(Spatial questions tied to pictures)
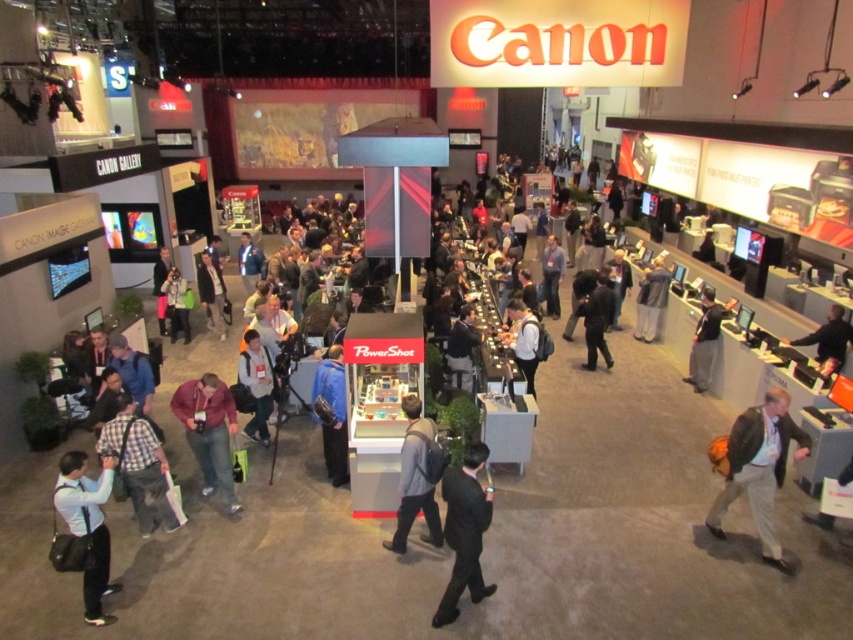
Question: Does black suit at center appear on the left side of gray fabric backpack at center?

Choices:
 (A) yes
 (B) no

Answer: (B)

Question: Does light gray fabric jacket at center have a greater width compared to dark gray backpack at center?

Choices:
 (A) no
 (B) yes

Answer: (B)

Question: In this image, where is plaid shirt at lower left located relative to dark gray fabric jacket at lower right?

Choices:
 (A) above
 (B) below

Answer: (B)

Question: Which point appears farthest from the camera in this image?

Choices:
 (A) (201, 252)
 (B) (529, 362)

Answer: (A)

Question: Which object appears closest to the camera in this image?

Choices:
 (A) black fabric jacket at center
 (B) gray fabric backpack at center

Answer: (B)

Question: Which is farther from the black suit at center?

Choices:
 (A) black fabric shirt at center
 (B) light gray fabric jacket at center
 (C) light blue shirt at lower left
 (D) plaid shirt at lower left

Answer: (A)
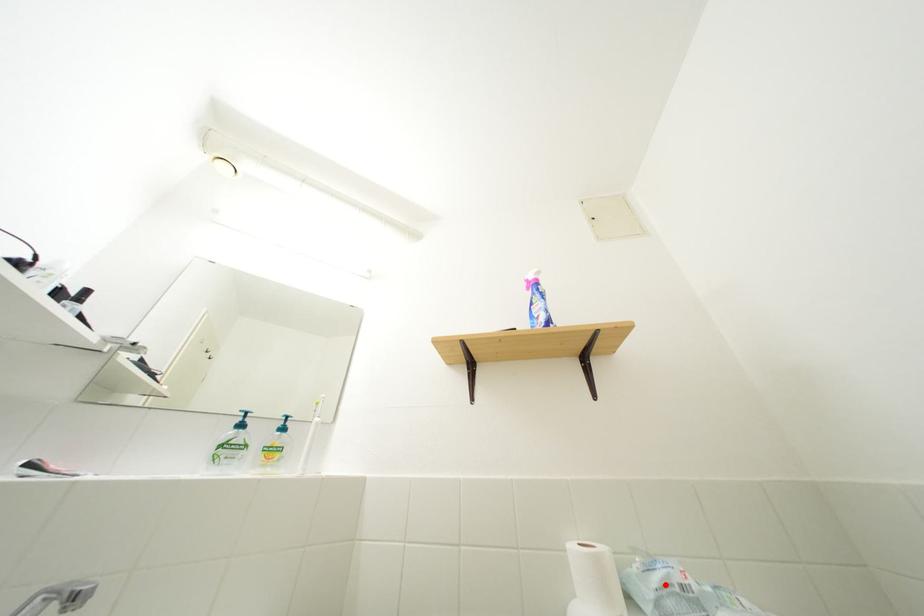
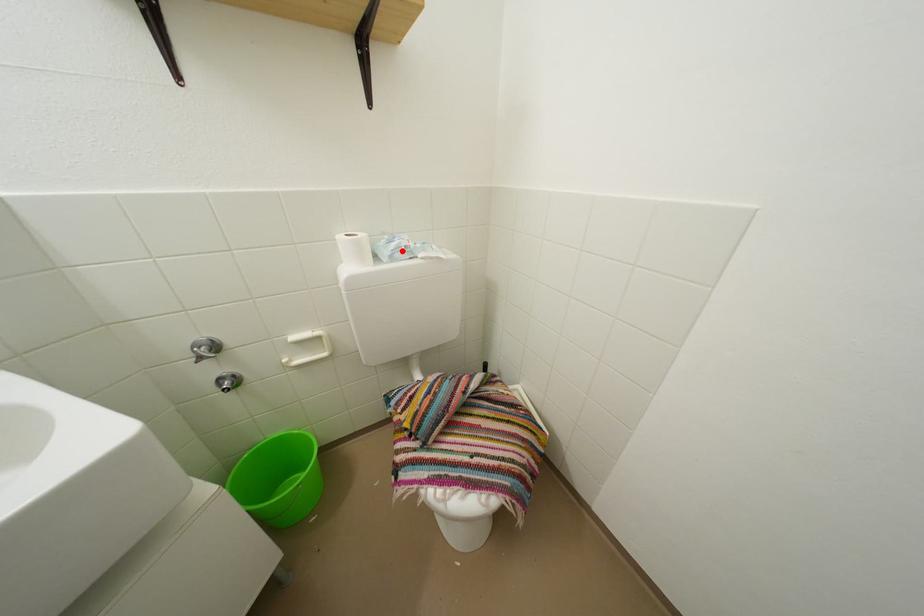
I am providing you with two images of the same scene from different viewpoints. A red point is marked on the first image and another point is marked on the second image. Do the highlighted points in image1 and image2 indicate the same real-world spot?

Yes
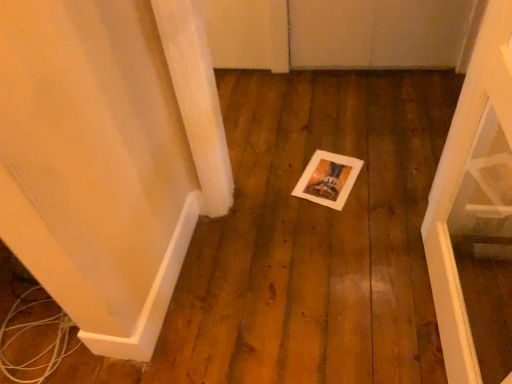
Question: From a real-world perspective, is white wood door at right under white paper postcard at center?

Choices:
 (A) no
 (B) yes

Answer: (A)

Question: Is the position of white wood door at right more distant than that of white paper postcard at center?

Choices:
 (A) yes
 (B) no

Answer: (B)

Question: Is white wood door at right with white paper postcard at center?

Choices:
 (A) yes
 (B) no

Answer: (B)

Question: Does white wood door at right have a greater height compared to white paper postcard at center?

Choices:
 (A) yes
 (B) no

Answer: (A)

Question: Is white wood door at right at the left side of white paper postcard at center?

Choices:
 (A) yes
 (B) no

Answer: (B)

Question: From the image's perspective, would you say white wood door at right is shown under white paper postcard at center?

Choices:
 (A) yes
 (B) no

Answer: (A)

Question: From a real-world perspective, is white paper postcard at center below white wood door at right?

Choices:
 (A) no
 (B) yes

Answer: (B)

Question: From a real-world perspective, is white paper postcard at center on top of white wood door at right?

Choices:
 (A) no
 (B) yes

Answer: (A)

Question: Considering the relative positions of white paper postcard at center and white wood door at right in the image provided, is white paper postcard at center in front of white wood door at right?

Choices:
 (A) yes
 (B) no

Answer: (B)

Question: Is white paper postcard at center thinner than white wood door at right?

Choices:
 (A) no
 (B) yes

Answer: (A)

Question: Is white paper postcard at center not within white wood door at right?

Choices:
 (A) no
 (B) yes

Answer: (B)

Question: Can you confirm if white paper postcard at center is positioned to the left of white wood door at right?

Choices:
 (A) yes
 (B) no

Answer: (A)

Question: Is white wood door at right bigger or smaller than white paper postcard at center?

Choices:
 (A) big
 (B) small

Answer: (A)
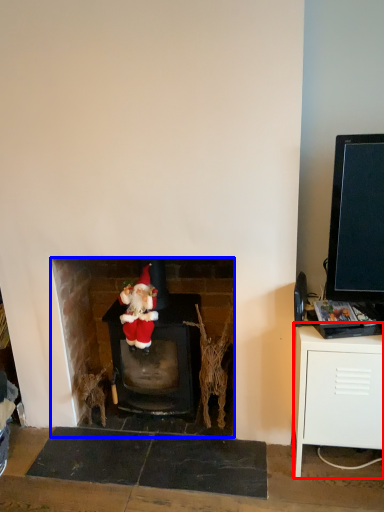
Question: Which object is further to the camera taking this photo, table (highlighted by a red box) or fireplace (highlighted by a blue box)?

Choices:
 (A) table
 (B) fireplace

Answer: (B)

[PROMPT]: Return each line above that contains the word "greater", where uppercase and lowercase count as different.

[FINAL ANSWER]:
Question: Does light gray fabric jacket at center have a greater width compared to dark gray backpack at center?
Question: Does white wood door at right have a greater height compared to white paper postcard at center?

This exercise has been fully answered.